* _Your objective_
Find every line in the records that holds the string "none". Copy each one.

* _Data shown_
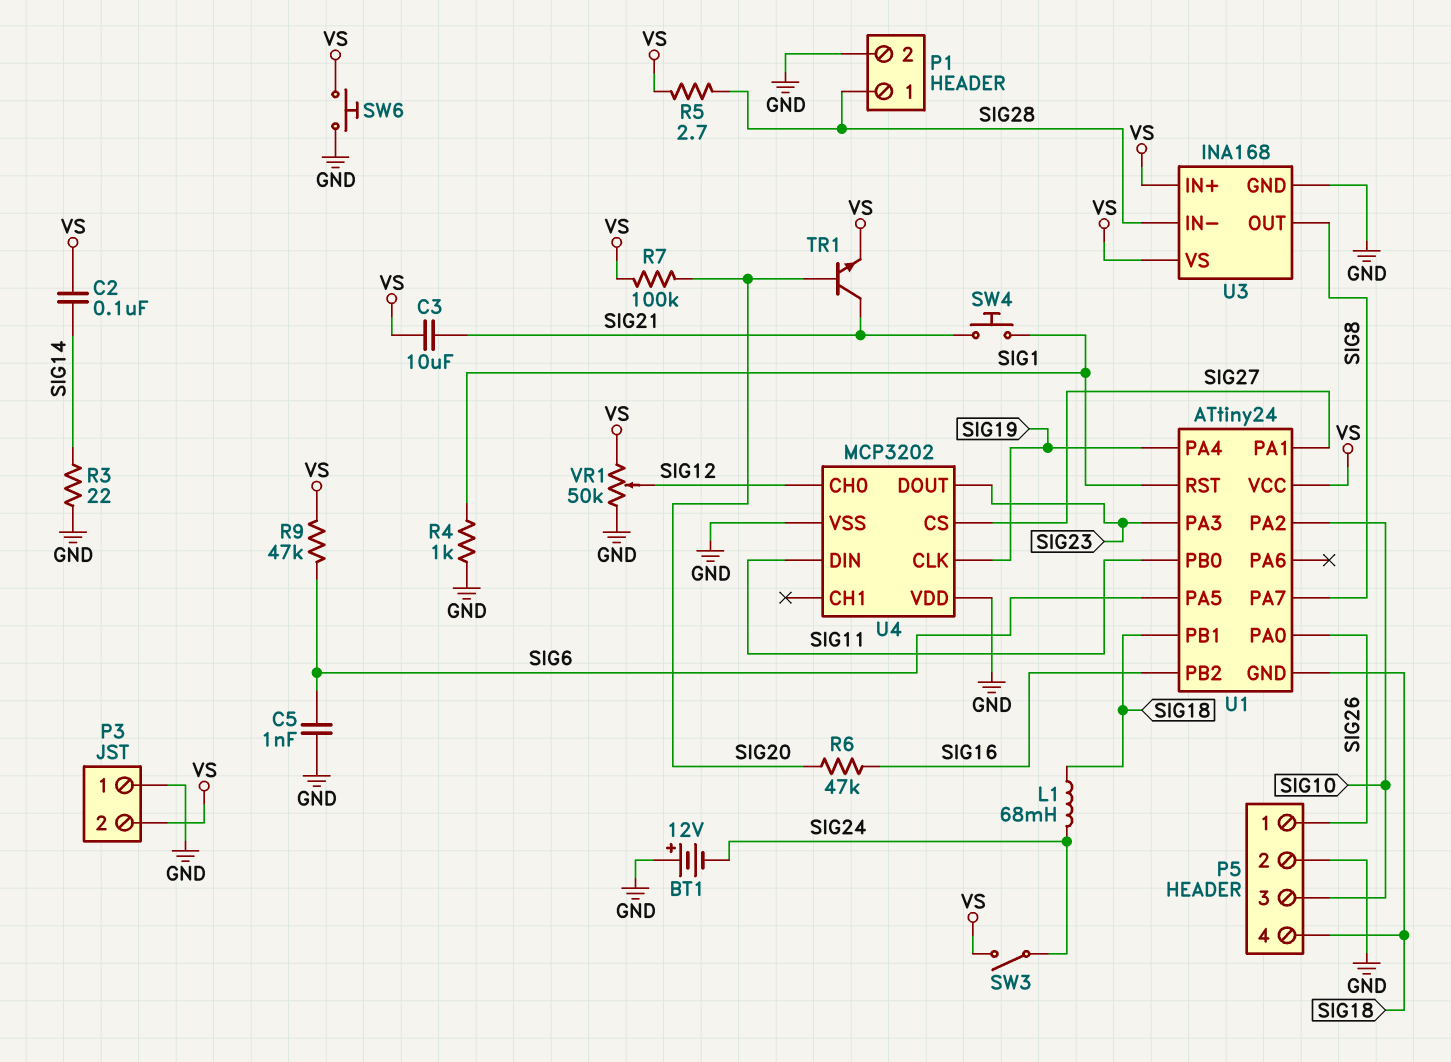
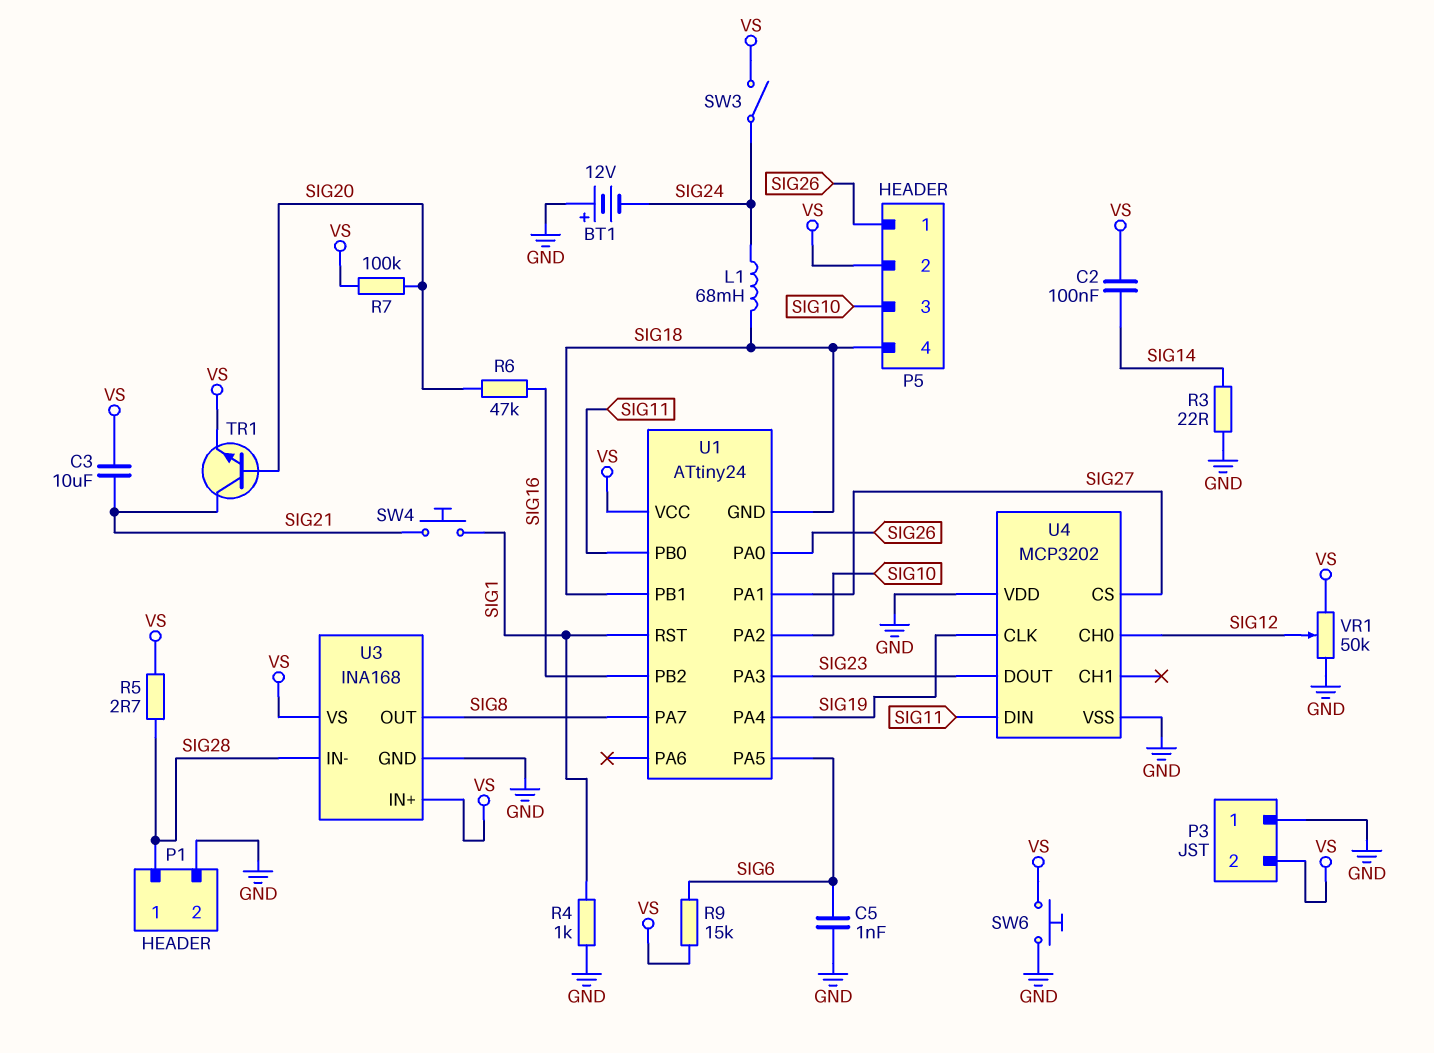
P5 pin 2: GND -> VS
R9: 47k (SIG6, VS) -> 15k (SIG6, VS)

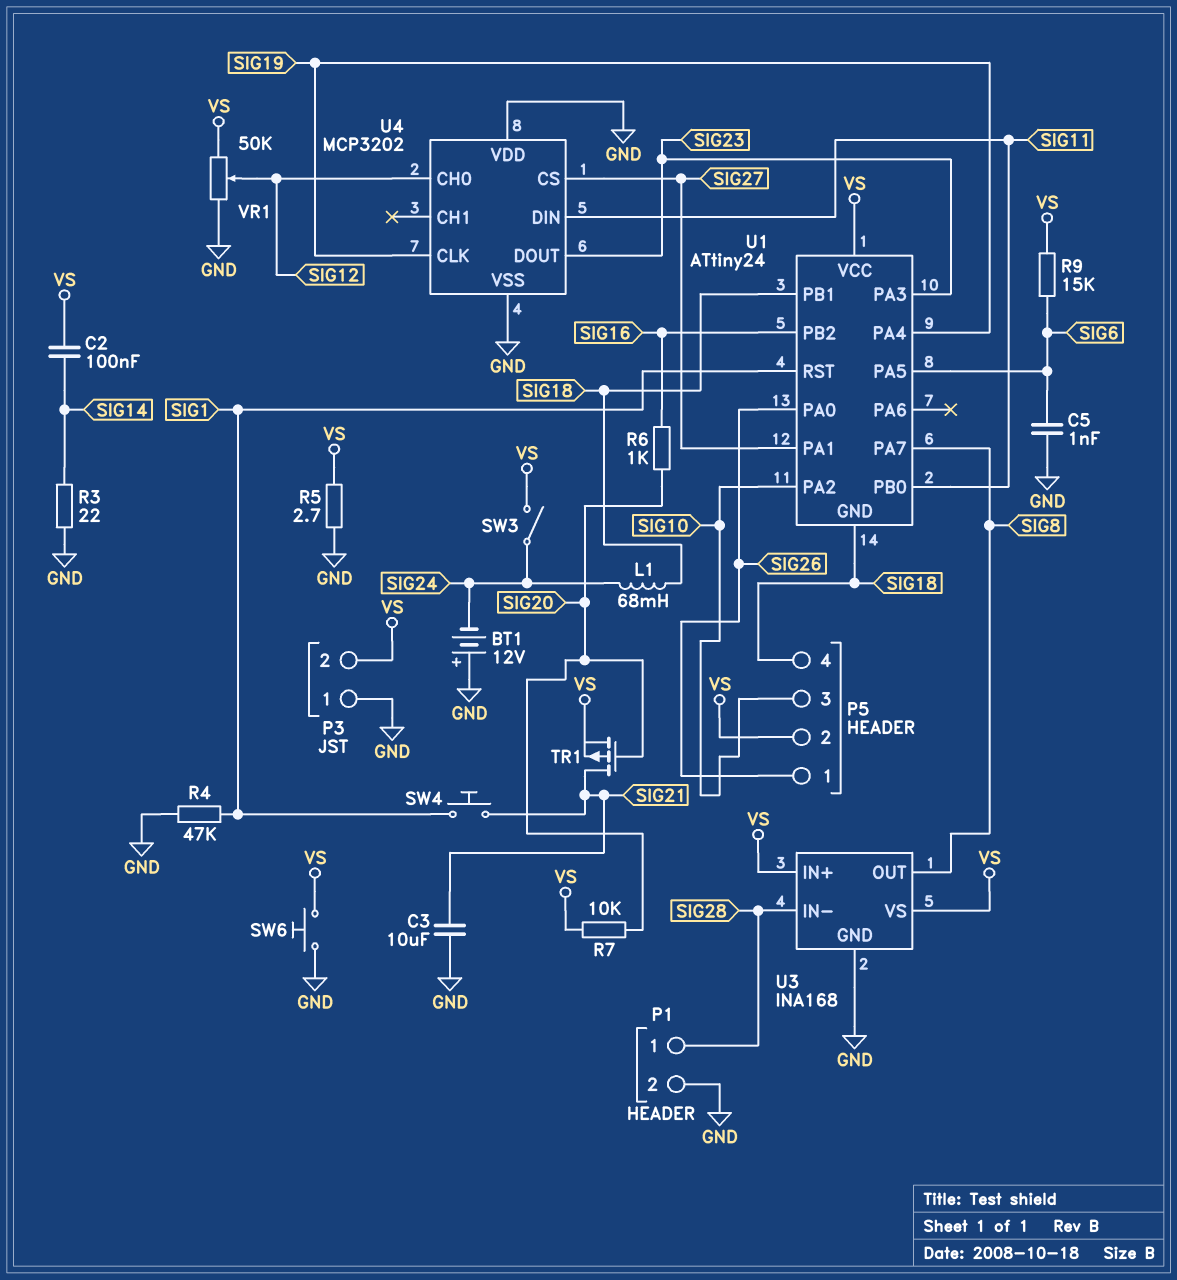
C3: 10uF (SIG21, VS) -> 10uF (GND, SIG21)
R4: 1k (GND, SIG1) -> 47k (GND, SIG1)
R5: 2.7 (SIG28, VS) -> 2.7 (GND, VS)
R6: 47k (SIG16, SIG20) -> 1k (SIG16, SIG20)
R7: 100k (SIG20, VS) -> 10k (SIG20, VS)
TR1: NPN (B SIG20, C SIG21, E VS) -> PMOS (G SIG20, D SIG21, S VS)

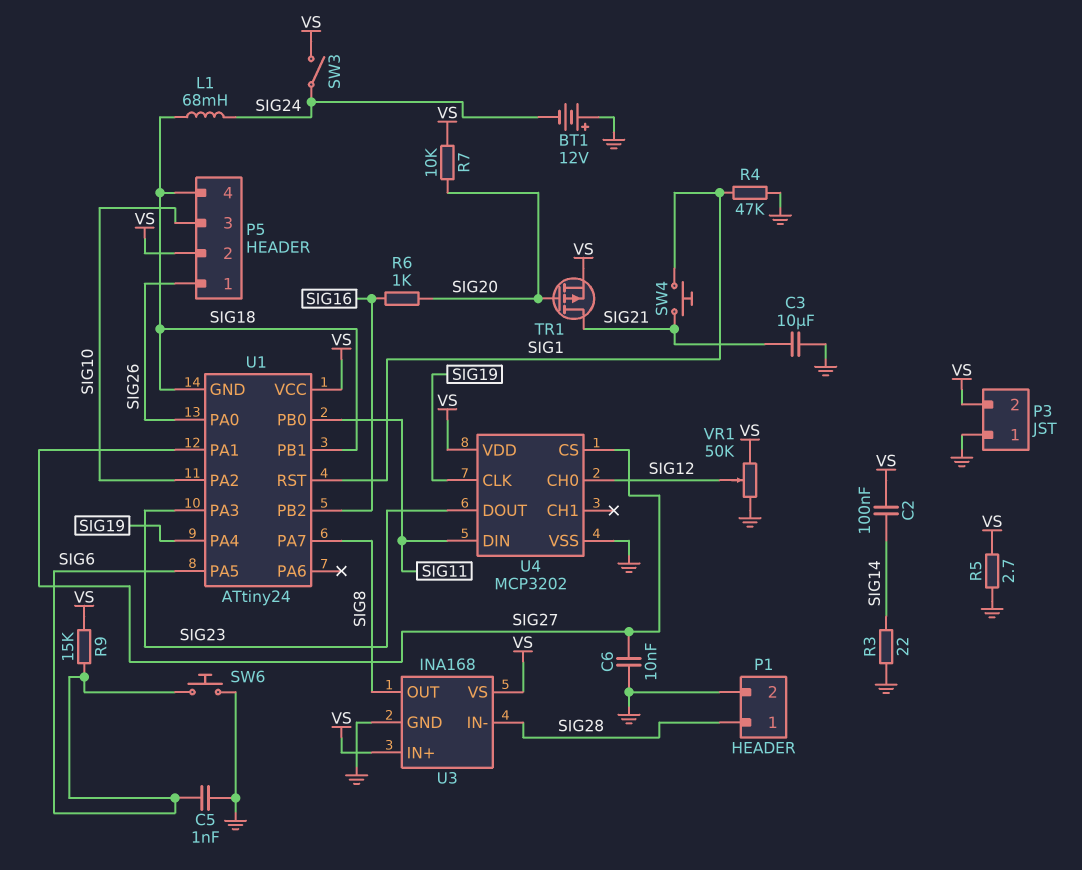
C6: none -> 10nF (GND, SIG27)
SW6: button (GND, VS) -> button (GND, SIG6)
U4 pin VDD: GND -> VS

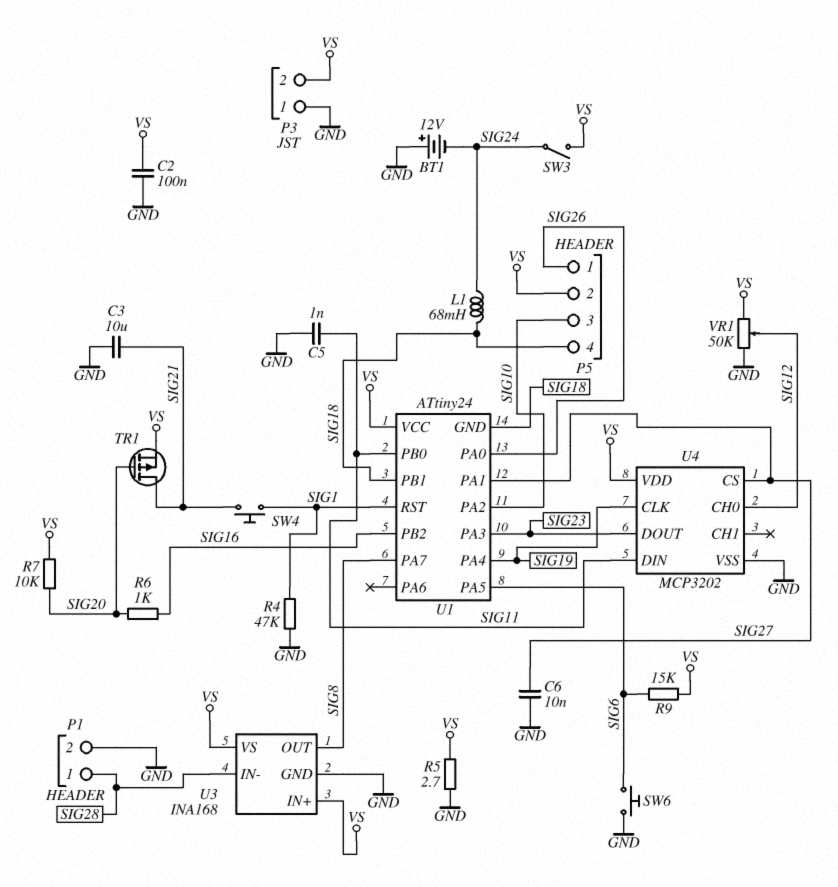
C2: 100nF (SIG14, VS) -> 100nF (GND, VS)
C5: 1nF (GND, SIG6) -> 1nF (GND, SIG11)
R3: 22 (GND, SIG14) -> none

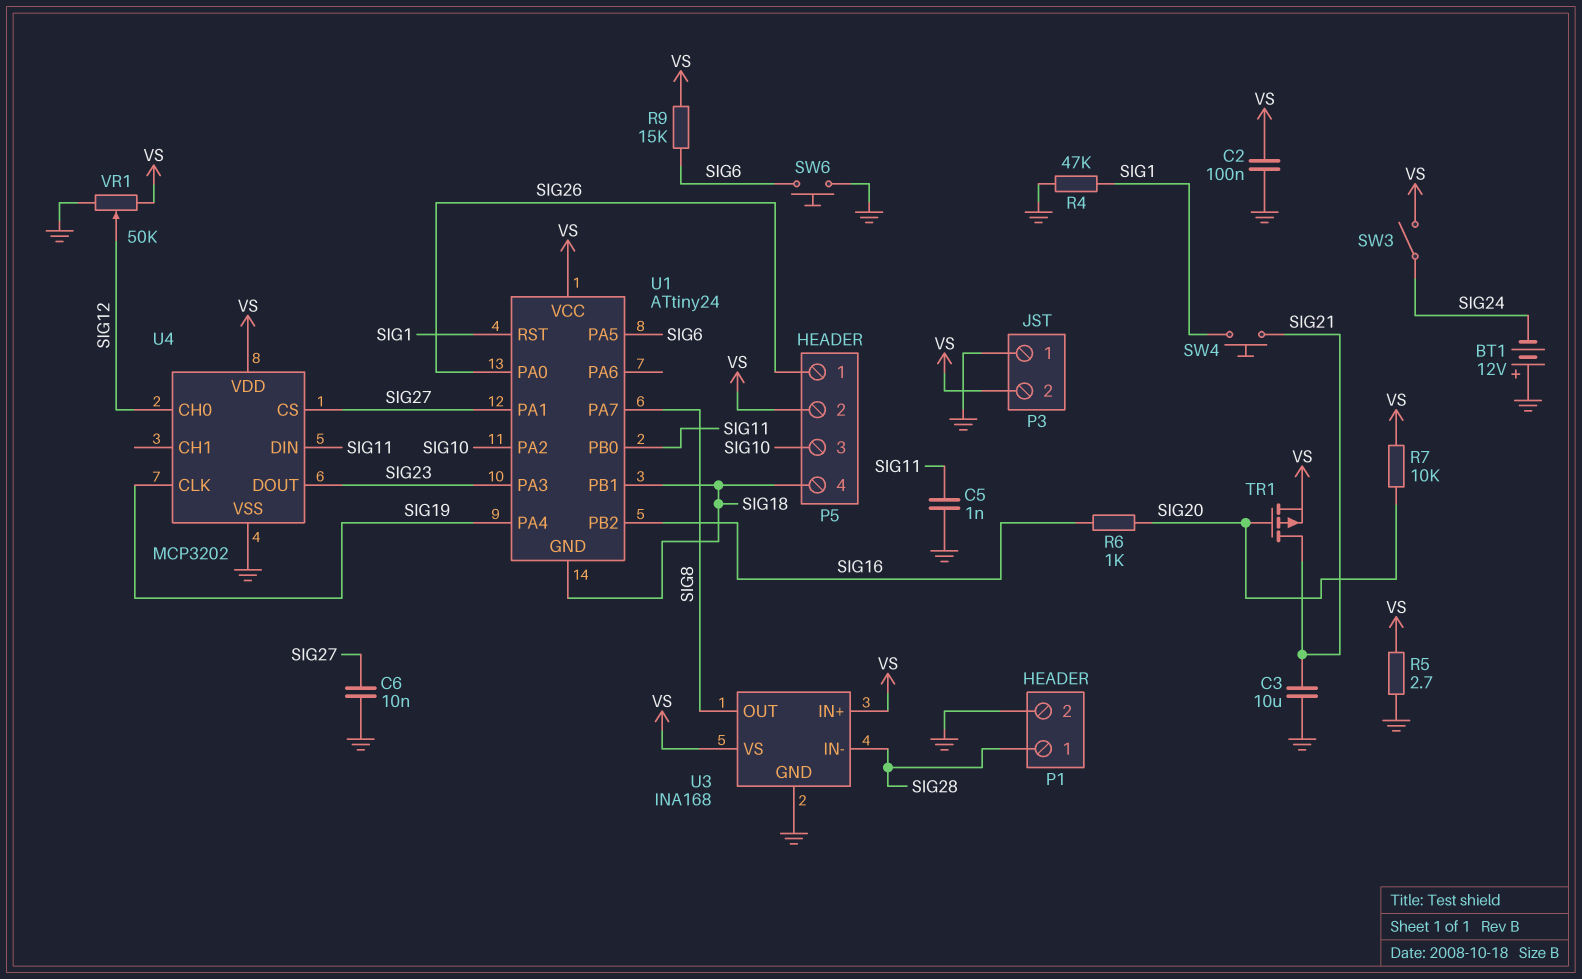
L1: 68mH (SIG18, SIG24) -> none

* _Answer space_
C6: none -> 10nF (GND, SIG27)
R3: 22 (GND, SIG14) -> none
L1: 68mH (SIG18, SIG24) -> none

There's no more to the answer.